**Data excerpts:**
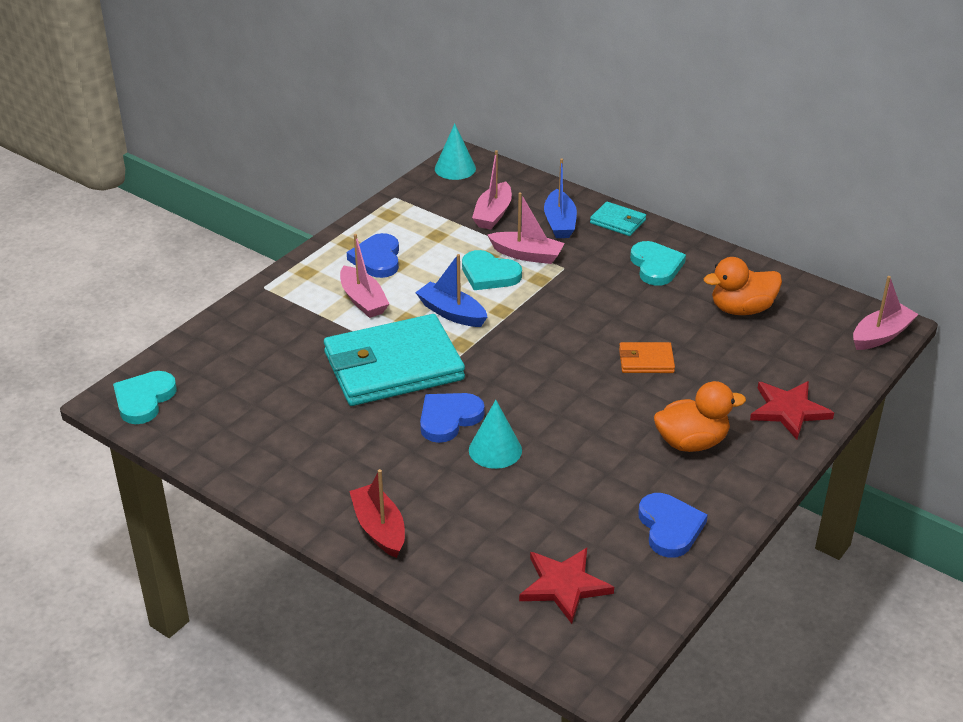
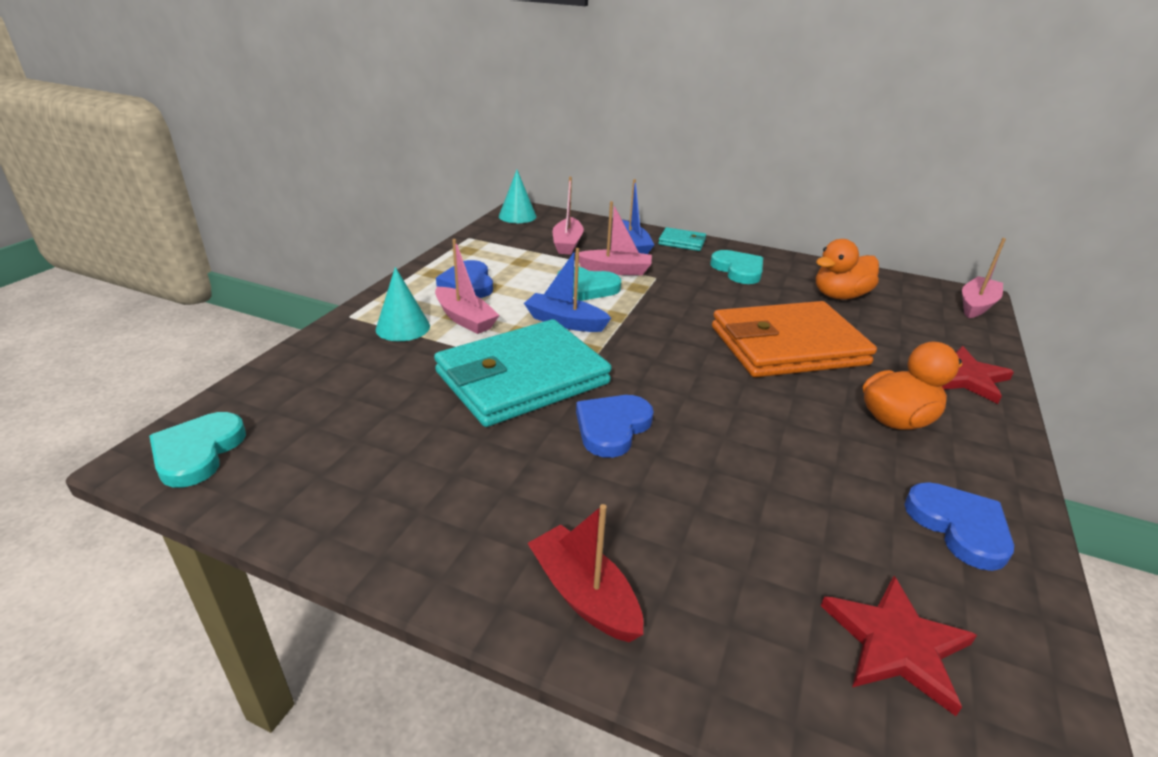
camera: 15 degrees left, 5 degrees down
(495, 450) = (686, 457): turquoise cone -> turquoise cone (403, 327)
(646, 360) = (788, 345): orange wallet -> orange wallet, size x2.29

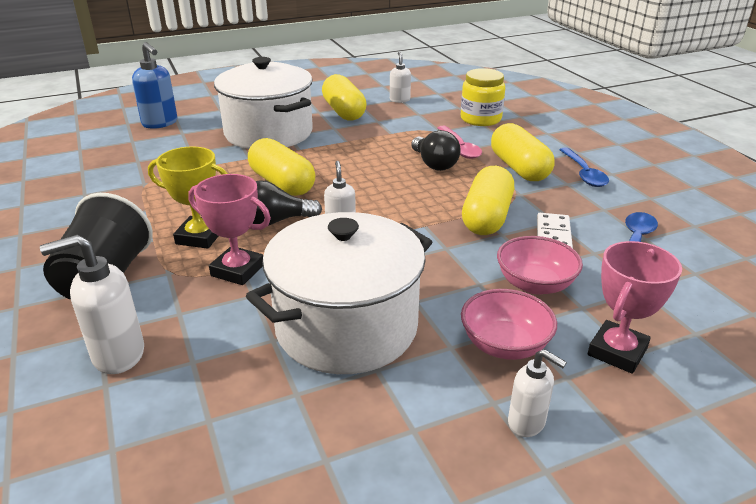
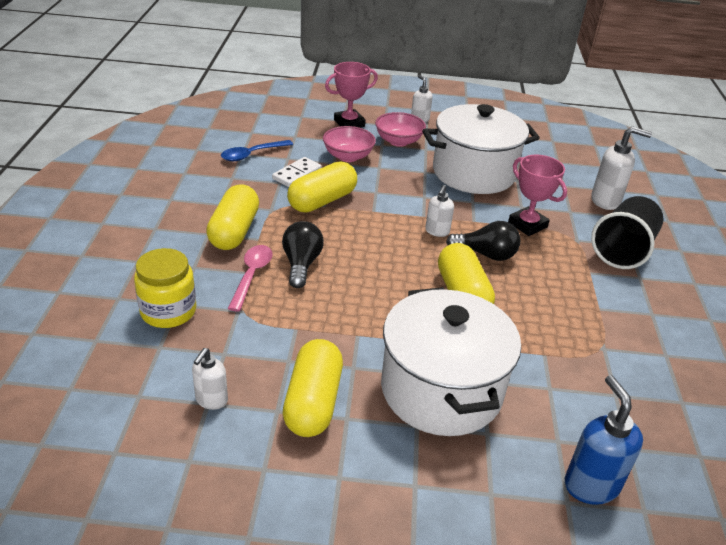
camera: 155 degrees left, 5 degrees up
(200, 237) = (551, 261): yellow trophy -> none
(584, 173) = (192, 207): blue spoon -> none

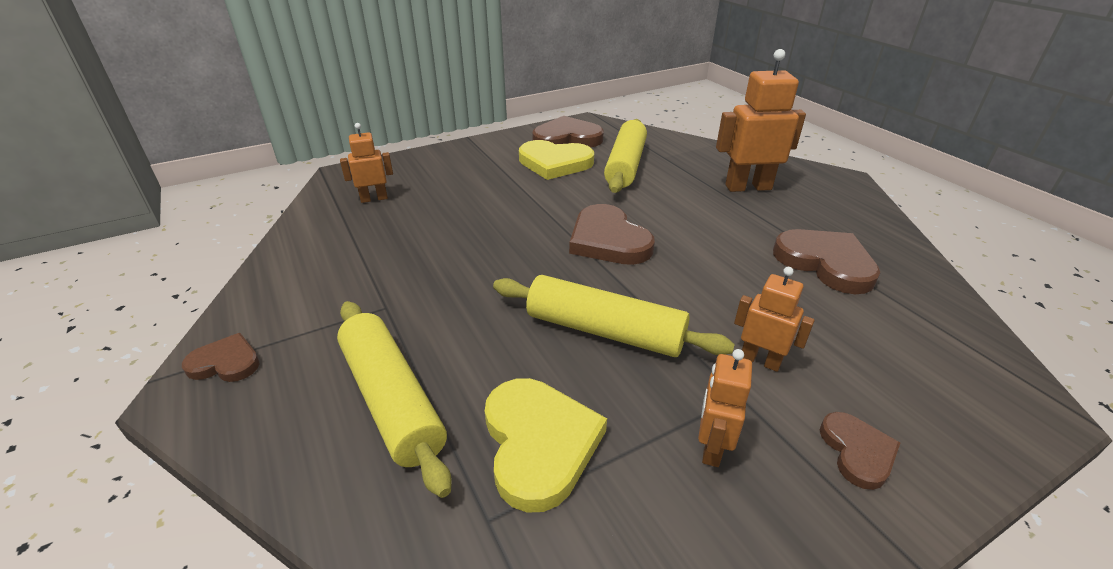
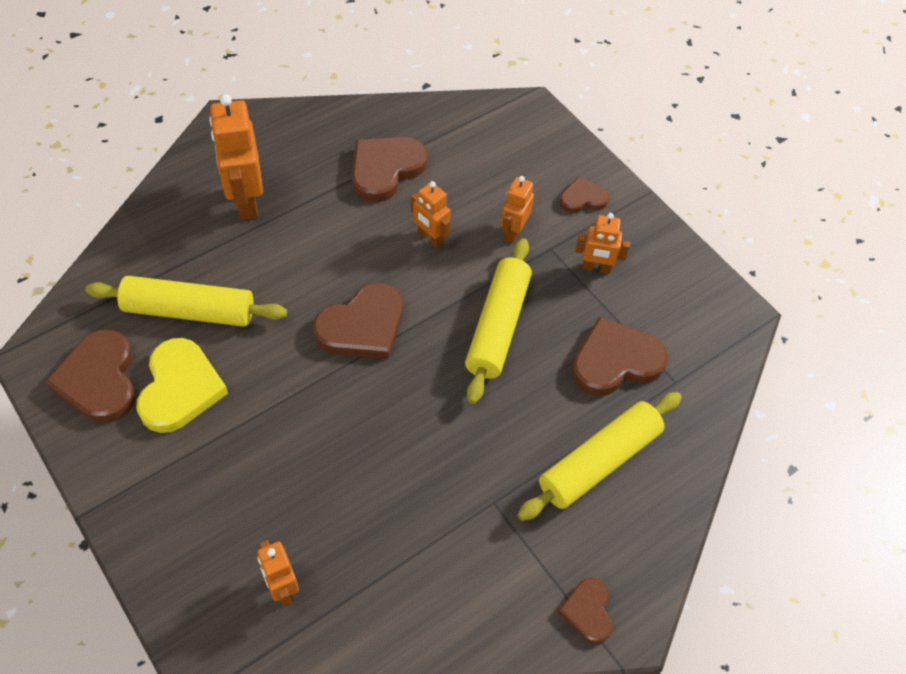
camera: 100 degrees left, 20 degrees up
(539, 443) = (615, 361): yellow heart -> brown heart
(731, 289) = (430, 238): none -> orange robot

**Description of the task:**
Repeat all the records above exactly, leaving out any pictures.

**Problem solution:**
camera: 15 degrees left, 5 degrees down
(495, 450) = (686, 457): turquoise cone -> turquoise cone (403, 327)
(646, 360) = (788, 345): orange wallet -> orange wallet, size x2.29

camera: 155 degrees left, 5 degrees up
(200, 237) = (551, 261): yellow trophy -> none
(584, 173) = (192, 207): blue spoon -> none

camera: 100 degrees left, 20 degrees up
(539, 443) = (615, 361): yellow heart -> brown heart
(731, 289) = (430, 238): none -> orange robot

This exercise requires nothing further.